*** EXCERPTED RECORDS ***

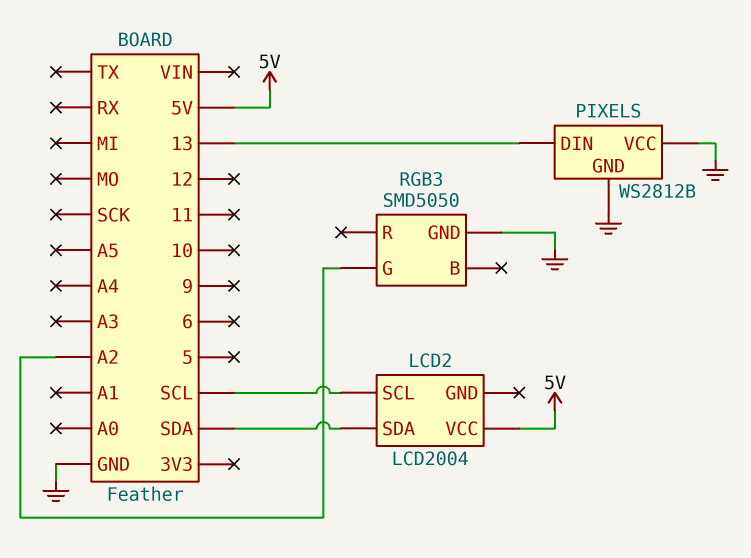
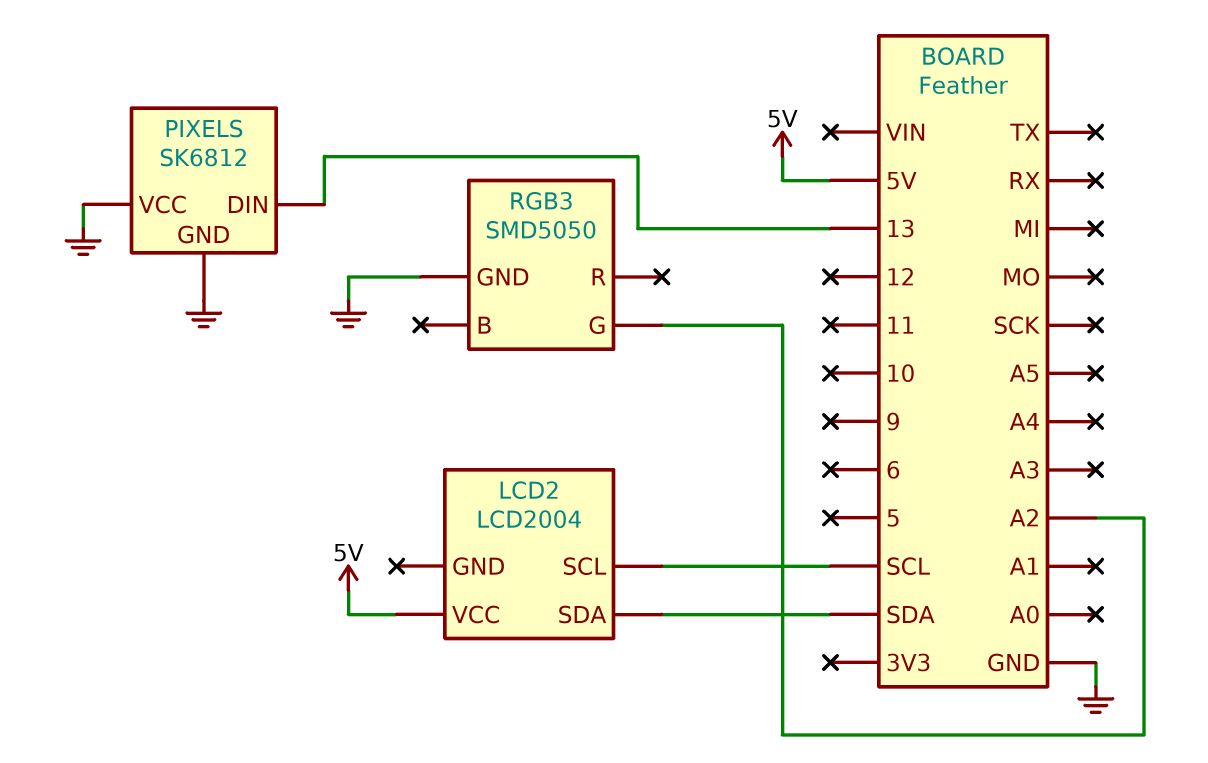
PIXELS: WS2812B -> SK6812

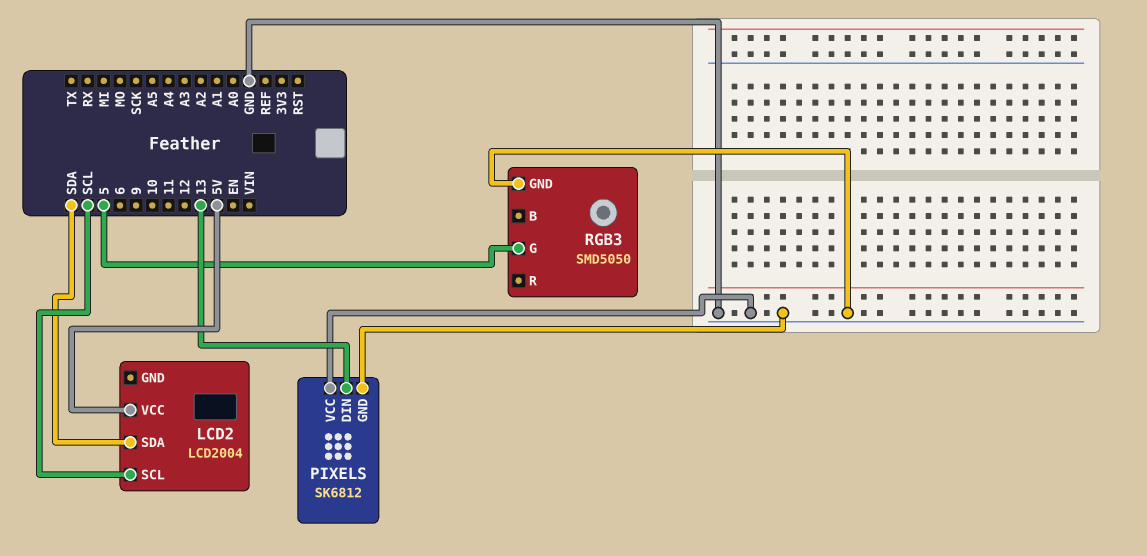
RGB3 pin G: A2 -> 5

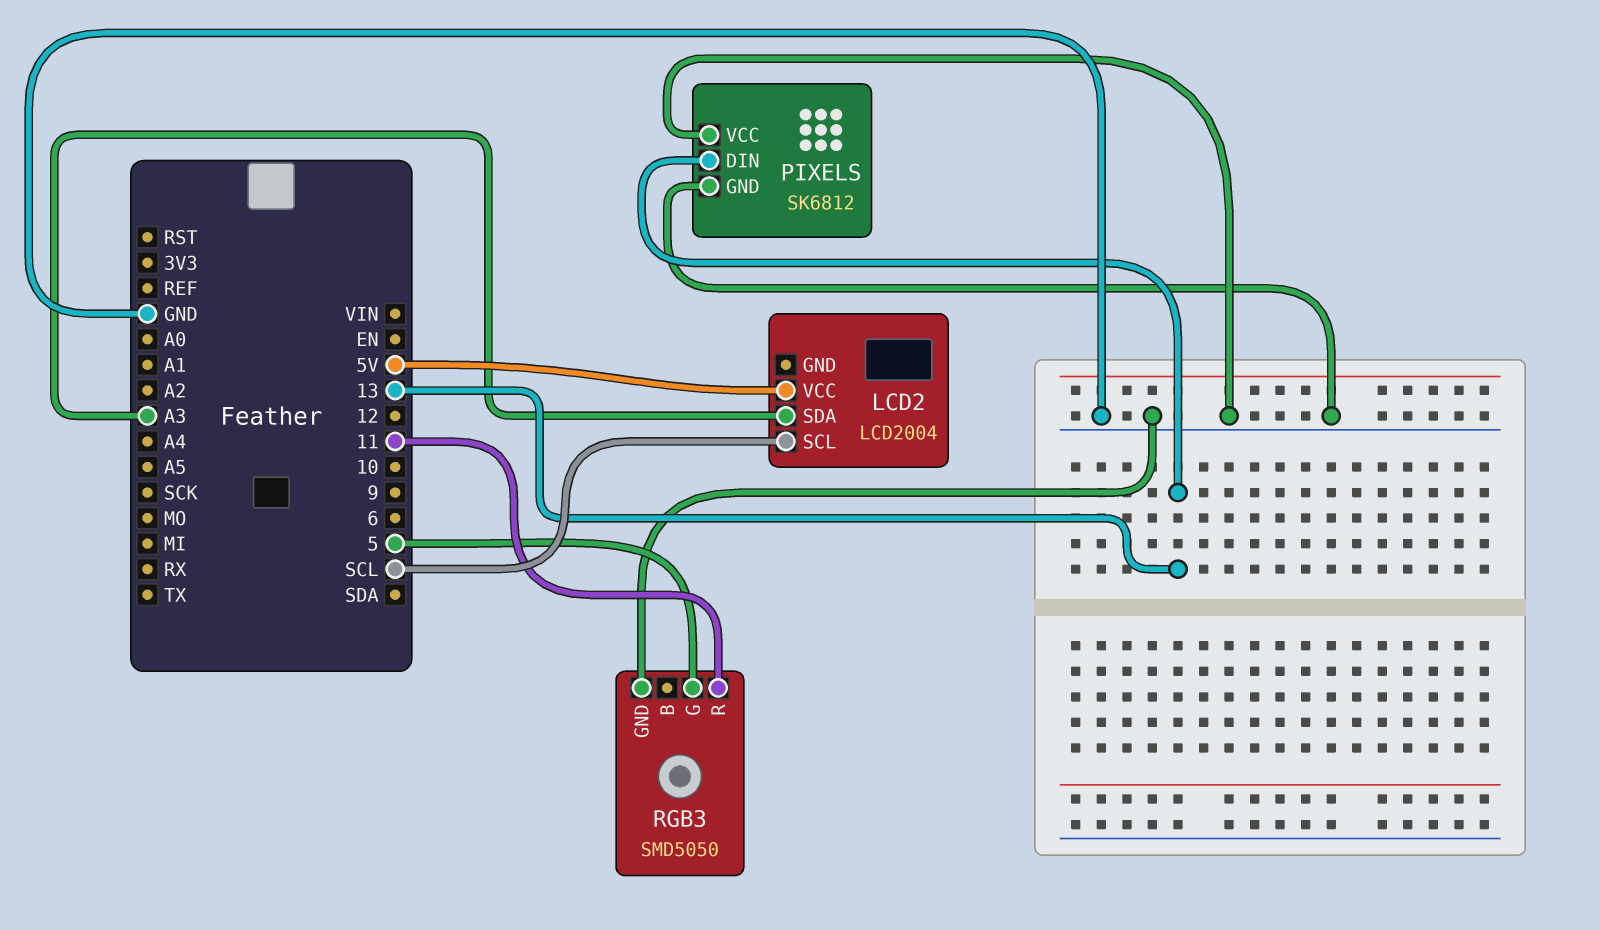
LCD2 pin SDA: SDA -> A3
RGB3 pin R: none -> 11

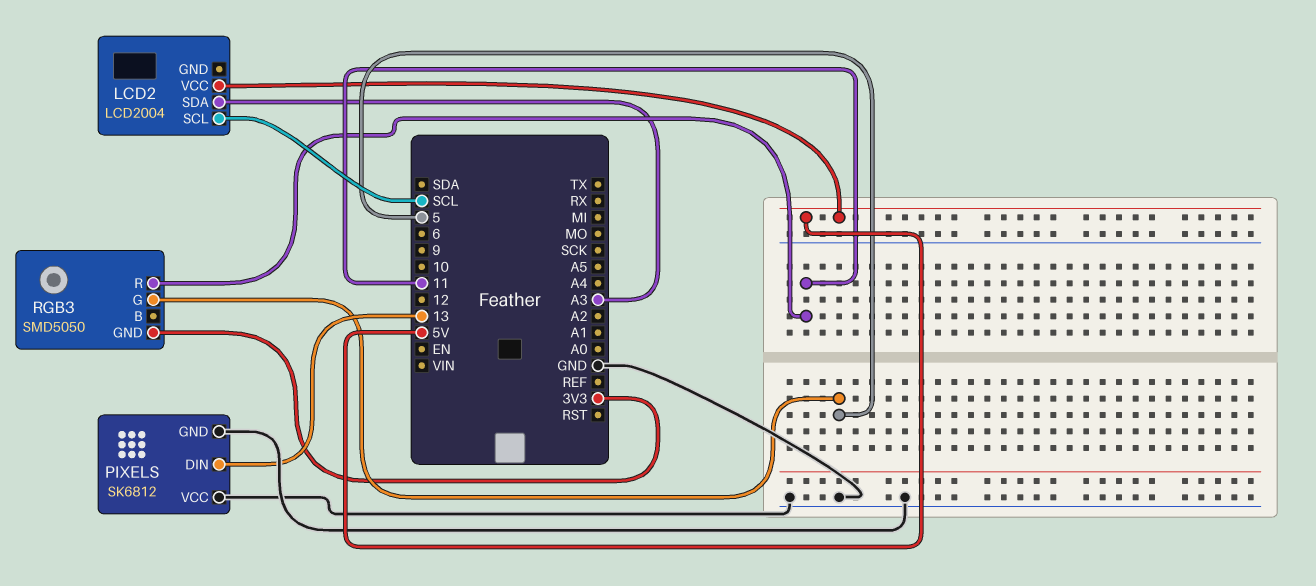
RGB3 pin GND: GND -> 3V3

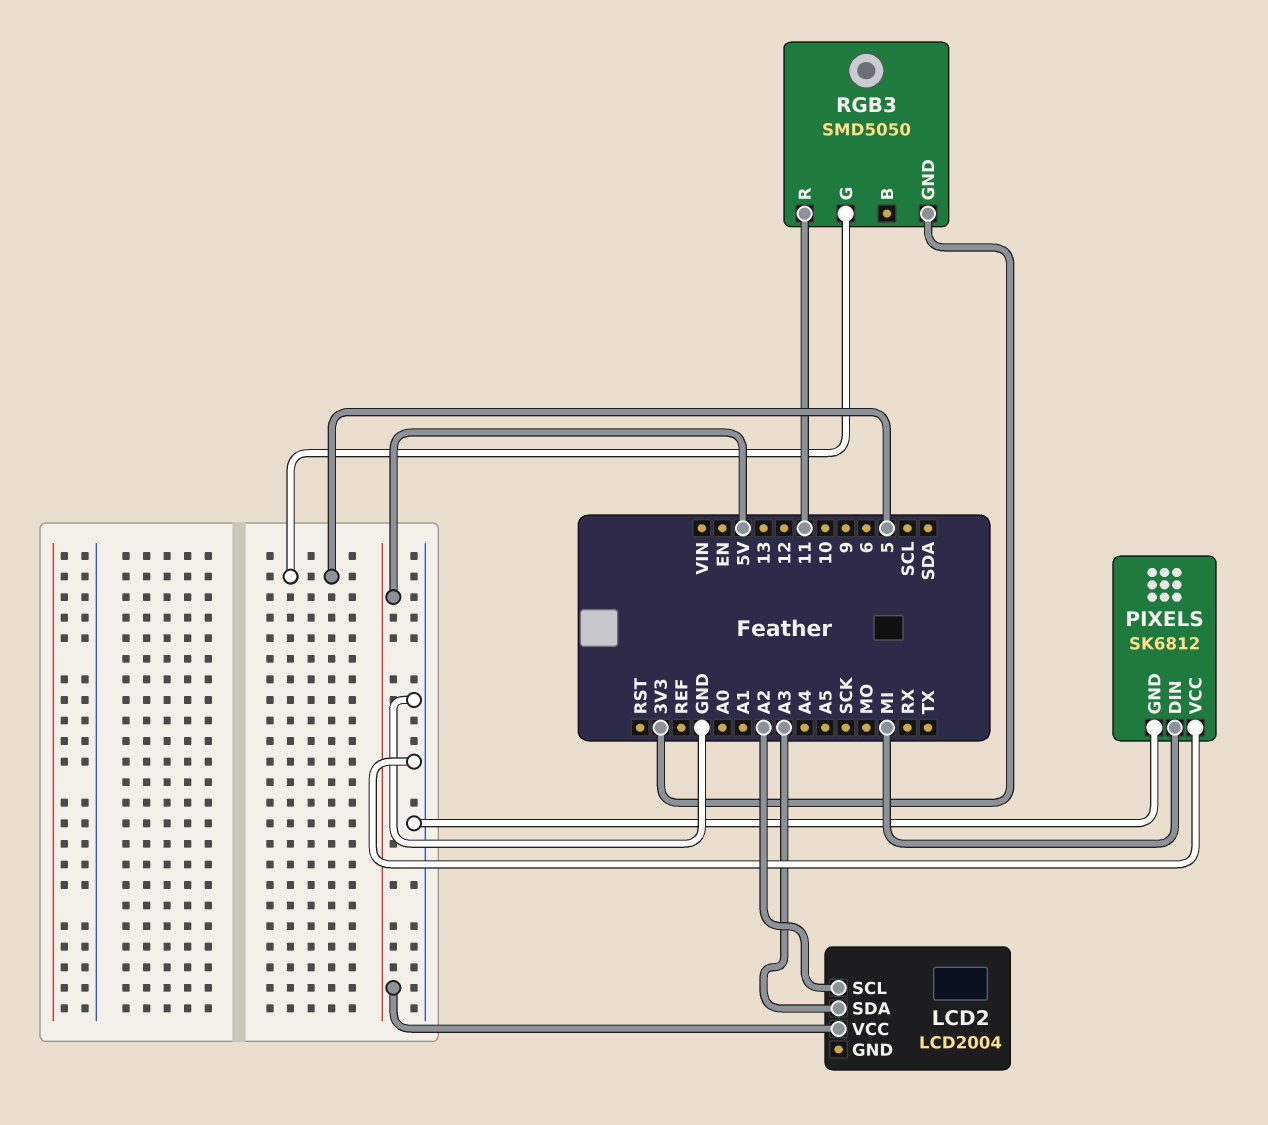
LCD2 pin SCL: SCL -> A2
PIXELS pin DIN: 13 -> MI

***

• _WHAT IS REQUIRED_
An exact copy of the listing is required; return it without any pictures.

• _PROBLEM SOLUTION_
PIXELS: WS2812B -> SK6812

RGB3 pin G: A2 -> 5

LCD2 pin SDA: SDA -> A3
RGB3 pin R: none -> 11

RGB3 pin GND: GND -> 3V3

LCD2 pin SCL: SCL -> A2
PIXELS pin DIN: 13 -> MI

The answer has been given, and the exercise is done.